### What you are asked to do
Instruction for the entries that follow: retype exactly the lines from the line with "SW2: switch (GND, U2/MCLR)" to the line with "R3: 1k (NET6, U4/PA1) -> none", both included, and omit all others.
━━━━━ Data for this exercise ━━━━━
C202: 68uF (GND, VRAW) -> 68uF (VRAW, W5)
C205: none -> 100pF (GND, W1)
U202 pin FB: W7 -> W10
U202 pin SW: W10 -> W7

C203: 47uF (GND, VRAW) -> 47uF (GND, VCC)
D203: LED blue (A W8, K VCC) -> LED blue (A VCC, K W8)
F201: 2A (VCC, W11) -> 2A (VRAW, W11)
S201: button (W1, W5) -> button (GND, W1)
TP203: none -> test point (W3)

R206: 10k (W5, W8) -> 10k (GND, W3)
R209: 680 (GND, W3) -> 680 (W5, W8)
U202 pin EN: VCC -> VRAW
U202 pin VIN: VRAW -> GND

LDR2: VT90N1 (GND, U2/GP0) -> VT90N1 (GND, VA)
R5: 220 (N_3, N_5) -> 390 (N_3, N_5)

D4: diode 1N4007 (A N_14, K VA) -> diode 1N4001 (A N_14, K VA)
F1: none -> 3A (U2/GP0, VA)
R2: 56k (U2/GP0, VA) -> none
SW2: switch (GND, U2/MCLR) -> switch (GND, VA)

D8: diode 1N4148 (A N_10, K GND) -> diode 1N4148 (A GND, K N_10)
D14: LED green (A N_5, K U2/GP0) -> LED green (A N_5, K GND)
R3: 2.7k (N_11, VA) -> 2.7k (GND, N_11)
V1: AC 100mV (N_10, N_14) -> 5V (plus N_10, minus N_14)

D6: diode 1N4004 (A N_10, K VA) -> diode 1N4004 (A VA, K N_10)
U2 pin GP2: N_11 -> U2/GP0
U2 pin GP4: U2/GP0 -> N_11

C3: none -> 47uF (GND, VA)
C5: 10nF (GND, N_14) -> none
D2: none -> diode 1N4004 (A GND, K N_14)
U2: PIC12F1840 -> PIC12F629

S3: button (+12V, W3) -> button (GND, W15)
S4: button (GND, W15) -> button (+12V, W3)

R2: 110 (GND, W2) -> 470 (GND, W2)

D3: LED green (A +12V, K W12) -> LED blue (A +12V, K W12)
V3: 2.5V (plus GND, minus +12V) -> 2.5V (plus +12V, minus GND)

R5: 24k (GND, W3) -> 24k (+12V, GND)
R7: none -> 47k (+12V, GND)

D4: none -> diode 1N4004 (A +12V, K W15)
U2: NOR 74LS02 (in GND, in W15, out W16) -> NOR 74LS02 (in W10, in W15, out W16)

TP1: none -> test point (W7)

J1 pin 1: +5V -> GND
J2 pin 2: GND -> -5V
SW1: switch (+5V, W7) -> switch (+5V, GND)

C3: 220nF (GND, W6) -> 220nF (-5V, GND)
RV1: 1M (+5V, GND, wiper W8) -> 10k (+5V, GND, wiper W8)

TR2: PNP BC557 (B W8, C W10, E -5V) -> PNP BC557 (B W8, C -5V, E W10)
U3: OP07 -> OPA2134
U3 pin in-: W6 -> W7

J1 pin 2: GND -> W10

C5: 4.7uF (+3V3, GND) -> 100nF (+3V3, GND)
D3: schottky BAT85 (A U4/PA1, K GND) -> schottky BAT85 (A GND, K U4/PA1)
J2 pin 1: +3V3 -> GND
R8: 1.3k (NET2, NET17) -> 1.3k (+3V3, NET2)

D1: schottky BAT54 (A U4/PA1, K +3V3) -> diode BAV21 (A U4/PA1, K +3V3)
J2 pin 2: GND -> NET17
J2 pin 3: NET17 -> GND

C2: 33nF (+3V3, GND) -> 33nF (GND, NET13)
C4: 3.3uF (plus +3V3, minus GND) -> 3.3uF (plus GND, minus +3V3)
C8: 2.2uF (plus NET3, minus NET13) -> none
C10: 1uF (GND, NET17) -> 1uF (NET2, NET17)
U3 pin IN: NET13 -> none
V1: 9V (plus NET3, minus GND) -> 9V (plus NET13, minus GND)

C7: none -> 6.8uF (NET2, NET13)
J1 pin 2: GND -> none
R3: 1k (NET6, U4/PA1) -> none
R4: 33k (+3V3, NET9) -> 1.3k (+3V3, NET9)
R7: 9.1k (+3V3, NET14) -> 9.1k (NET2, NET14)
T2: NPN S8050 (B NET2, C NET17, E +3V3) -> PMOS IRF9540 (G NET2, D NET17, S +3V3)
━━━━━
### Your response
SW2: switch (GND, U2/MCLR) -> switch (GND, VA)

D8: diode 1N4148 (A N_10, K GND) -> diode 1N4148 (A GND, K N_10)
D14: LED green (A N_5, K U2/GP0) -> LED green (A N_5, K GND)
R3: 2.7k (N_11, VA) -> 2.7k (GND, N_11)
V1: AC 100mV (N_10, N_14) -> 5V (plus N_10, minus N_14)

D6: diode 1N4004 (A N_10, K VA) -> diode 1N4004 (A VA, K N_10)
U2 pin GP2: N_11 -> U2/GP0
U2 pin GP4: U2/GP0 -> N_11

C3: none -> 47uF (GND, VA)
C5: 10nF (GND, N_14) -> none
D2: none -> diode 1N4004 (A GND, K N_14)
U2: PIC12F1840 -> PIC12F629

S3: button (+12V, W3) -> button (GND, W15)
S4: button (GND, W15) -> button (+12V, W3)

R2: 110 (GND, W2) -> 470 (GND, W2)

D3: LED green (A +12V, K W12) -> LED blue (A +12V, K W12)
V3: 2.5V (plus GND, minus +12V) -> 2.5V (plus +12V, minus GND)

R5: 24k (GND, W3) -> 24k (+12V, GND)
R7: none -> 47k (+12V, GND)

D4: none -> diode 1N4004 (A +12V, K W15)
U2: NOR 74LS02 (in GND, in W15, out W16) -> NOR 74LS02 (in W10, in W15, out W16)

TP1: none -> test point (W7)

J1 pin 1: +5V -> GND
J2 pin 2: GND -> -5V
SW1: switch (+5V, W7) -> switch (+5V, GND)

C3: 220nF (GND, W6) -> 220nF (-5V, GND)
RV1: 1M (+5V, GND, wiper W8) -> 10k (+5V, GND, wiper W8)

TR2: PNP BC557 (B W8, C W10, E -5V) -> PNP BC557 (B W8, C -5V, E W10)
U3: OP07 -> OPA2134
U3 pin in-: W6 -> W7

J1 pin 2: GND -> W10

C5: 4.7uF (+3V3, GND) -> 100nF (+3V3, GND)
D3: schottky BAT85 (A U4/PA1, K GND) -> schottky BAT85 (A GND, K U4/PA1)
J2 pin 1: +3V3 -> GND
R8: 1.3k (NET2, NET17) -> 1.3k (+3V3, NET2)

D1: schottky BAT54 (A U4/PA1, K +3V3) -> diode BAV21 (A U4/PA1, K +3V3)
J2 pin 2: GND -> NET17
J2 pin 3: NET17 -> GND

C2: 33nF (+3V3, GND) -> 33nF (GND, NET13)
C4: 3.3uF (plus +3V3, minus GND) -> 3.3uF (plus GND, minus +3V3)
C8: 2.2uF (plus NET3, minus NET13) -> none
C10: 1uF (GND, NET17) -> 1uF (NET2, NET17)
U3 pin IN: NET13 -> none
V1: 9V (plus NET3, minus GND) -> 9V (plus NET13, minus GND)

C7: none -> 6.8uF (NET2, NET13)
J1 pin 2: GND -> none
R3: 1k (NET6, U4/PA1) -> none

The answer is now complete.